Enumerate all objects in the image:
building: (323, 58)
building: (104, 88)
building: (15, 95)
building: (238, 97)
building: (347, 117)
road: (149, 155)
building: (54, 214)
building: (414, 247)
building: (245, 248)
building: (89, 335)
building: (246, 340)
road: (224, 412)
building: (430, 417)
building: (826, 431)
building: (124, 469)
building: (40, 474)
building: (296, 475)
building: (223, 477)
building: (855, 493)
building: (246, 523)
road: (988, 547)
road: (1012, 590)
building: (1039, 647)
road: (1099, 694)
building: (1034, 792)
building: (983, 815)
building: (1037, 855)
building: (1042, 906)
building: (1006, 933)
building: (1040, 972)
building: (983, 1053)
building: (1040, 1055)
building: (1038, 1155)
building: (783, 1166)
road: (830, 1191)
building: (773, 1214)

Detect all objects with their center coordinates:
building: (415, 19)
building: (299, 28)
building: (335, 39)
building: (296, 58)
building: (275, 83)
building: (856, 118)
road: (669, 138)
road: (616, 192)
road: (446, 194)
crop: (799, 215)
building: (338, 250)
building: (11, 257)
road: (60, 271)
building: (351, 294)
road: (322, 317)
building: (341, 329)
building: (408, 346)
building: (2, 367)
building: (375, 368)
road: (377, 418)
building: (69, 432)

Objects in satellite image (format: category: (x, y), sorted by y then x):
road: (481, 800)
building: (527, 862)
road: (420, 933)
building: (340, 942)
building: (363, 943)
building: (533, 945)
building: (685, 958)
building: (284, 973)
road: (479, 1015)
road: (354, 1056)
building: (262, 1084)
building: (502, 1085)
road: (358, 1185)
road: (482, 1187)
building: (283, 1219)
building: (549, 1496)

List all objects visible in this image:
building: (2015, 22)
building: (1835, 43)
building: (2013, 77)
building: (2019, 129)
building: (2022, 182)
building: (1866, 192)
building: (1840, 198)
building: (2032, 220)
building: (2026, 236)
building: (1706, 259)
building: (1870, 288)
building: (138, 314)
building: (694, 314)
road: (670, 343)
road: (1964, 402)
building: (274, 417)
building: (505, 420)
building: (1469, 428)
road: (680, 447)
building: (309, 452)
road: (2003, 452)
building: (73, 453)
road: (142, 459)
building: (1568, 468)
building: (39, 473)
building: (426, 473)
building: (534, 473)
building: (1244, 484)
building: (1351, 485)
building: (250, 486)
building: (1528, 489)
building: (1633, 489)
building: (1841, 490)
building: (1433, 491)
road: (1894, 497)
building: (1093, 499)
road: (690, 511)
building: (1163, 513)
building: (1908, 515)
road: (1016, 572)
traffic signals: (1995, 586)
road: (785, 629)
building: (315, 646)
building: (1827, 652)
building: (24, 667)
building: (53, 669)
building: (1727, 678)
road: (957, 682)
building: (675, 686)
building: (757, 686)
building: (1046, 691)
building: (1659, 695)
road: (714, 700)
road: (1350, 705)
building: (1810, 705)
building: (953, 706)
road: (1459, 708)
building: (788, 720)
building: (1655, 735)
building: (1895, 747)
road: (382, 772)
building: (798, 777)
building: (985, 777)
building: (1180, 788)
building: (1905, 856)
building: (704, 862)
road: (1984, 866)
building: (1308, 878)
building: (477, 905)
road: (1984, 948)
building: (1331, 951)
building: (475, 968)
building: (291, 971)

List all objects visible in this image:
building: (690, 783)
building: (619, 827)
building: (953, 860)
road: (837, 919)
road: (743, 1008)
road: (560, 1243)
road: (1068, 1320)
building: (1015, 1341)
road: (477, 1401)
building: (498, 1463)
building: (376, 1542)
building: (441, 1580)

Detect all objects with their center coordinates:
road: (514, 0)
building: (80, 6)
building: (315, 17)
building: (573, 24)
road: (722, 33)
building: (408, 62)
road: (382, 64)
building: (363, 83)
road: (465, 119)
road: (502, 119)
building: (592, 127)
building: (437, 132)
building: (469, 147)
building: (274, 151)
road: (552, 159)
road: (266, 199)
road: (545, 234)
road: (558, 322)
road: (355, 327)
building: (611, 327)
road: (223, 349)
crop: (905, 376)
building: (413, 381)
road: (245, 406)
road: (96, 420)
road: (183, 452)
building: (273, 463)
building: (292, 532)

=====

• **Instructions for the task**: The full set of records must be output again exactly.

• **Problem solution**:
Enumerate all objects in the image:
building: (323, 58)
building: (104, 88)
building: (15, 95)
building: (238, 97)
building: (347, 117)
road: (149, 155)
building: (54, 214)
building: (414, 247)
building: (245, 248)
building: (89, 335)
building: (246, 340)
road: (224, 412)
building: (430, 417)
building: (826, 431)
building: (124, 469)
building: (40, 474)
building: (296, 475)
building: (223, 477)
building: (855, 493)
building: (246, 523)
road: (988, 547)
road: (1012, 590)
building: (1039, 647)
road: (1099, 694)
building: (1034, 792)
building: (983, 815)
building: (1037, 855)
building: (1042, 906)
building: (1006, 933)
building: (1040, 972)
building: (983, 1053)
building: (1040, 1055)
building: (1038, 1155)
building: (783, 1166)
road: (830, 1191)
building: (773, 1214)

Detect all objects with their center coordinates:
building: (415, 19)
building: (299, 28)
building: (335, 39)
building: (296, 58)
building: (275, 83)
building: (856, 118)
road: (669, 138)
road: (616, 192)
road: (446, 194)
crop: (799, 215)
building: (338, 250)
building: (11, 257)
road: (60, 271)
building: (351, 294)
road: (322, 317)
building: (341, 329)
building: (408, 346)
building: (2, 367)
building: (375, 368)
road: (377, 418)
building: (69, 432)

Objects in satellite image (format: category: (x, y), sorted by y then x):
road: (481, 800)
building: (527, 862)
road: (420, 933)
building: (340, 942)
building: (363, 943)
building: (533, 945)
building: (685, 958)
building: (284, 973)
road: (479, 1015)
road: (354, 1056)
building: (262, 1084)
building: (502, 1085)
road: (358, 1185)
road: (482, 1187)
building: (283, 1219)
building: (549, 1496)

List all objects visible in this image:
building: (2015, 22)
building: (1835, 43)
building: (2013, 77)
building: (2019, 129)
building: (2022, 182)
building: (1866, 192)
building: (1840, 198)
building: (2032, 220)
building: (2026, 236)
building: (1706, 259)
building: (1870, 288)
building: (138, 314)
building: (694, 314)
road: (670, 343)
road: (1964, 402)
building: (274, 417)
building: (505, 420)
building: (1469, 428)
road: (680, 447)
building: (309, 452)
road: (2003, 452)
building: (73, 453)
road: (142, 459)
building: (1568, 468)
building: (39, 473)
building: (426, 473)
building: (534, 473)
building: (1244, 484)
building: (1351, 485)
building: (250, 486)
building: (1528, 489)
building: (1633, 489)
building: (1841, 490)
building: (1433, 491)
road: (1894, 497)
building: (1093, 499)
road: (690, 511)
building: (1163, 513)
building: (1908, 515)
road: (1016, 572)
traffic signals: (1995, 586)
road: (785, 629)
building: (315, 646)
building: (1827, 652)
building: (24, 667)
building: (53, 669)
building: (1727, 678)
road: (957, 682)
building: (675, 686)
building: (757, 686)
building: (1046, 691)
building: (1659, 695)
road: (714, 700)
road: (1350, 705)
building: (1810, 705)
building: (953, 706)
road: (1459, 708)
building: (788, 720)
building: (1655, 735)
building: (1895, 747)
road: (382, 772)
building: (798, 777)
building: (985, 777)
building: (1180, 788)
building: (1905, 856)
building: (704, 862)
road: (1984, 866)
building: (1308, 878)
building: (477, 905)
road: (1984, 948)
building: (1331, 951)
building: (475, 968)
building: (291, 971)

List all objects visible in this image:
building: (690, 783)
building: (619, 827)
building: (953, 860)
road: (837, 919)
road: (743, 1008)
road: (560, 1243)
road: (1068, 1320)
building: (1015, 1341)
road: (477, 1401)
building: (498, 1463)
building: (376, 1542)
building: (441, 1580)

Detect all objects with their center coordinates:
road: (514, 0)
building: (80, 6)
building: (315, 17)
building: (573, 24)
road: (722, 33)
building: (408, 62)
road: (382, 64)
building: (363, 83)
road: (465, 119)
road: (502, 119)
building: (592, 127)
building: (437, 132)
building: (469, 147)
building: (274, 151)
road: (552, 159)
road: (266, 199)
road: (545, 234)
road: (558, 322)
road: (355, 327)
building: (611, 327)
road: (223, 349)
crop: (905, 376)
building: (413, 381)
road: (245, 406)
road: (96, 420)
road: (183, 452)
building: (273, 463)
building: (292, 532)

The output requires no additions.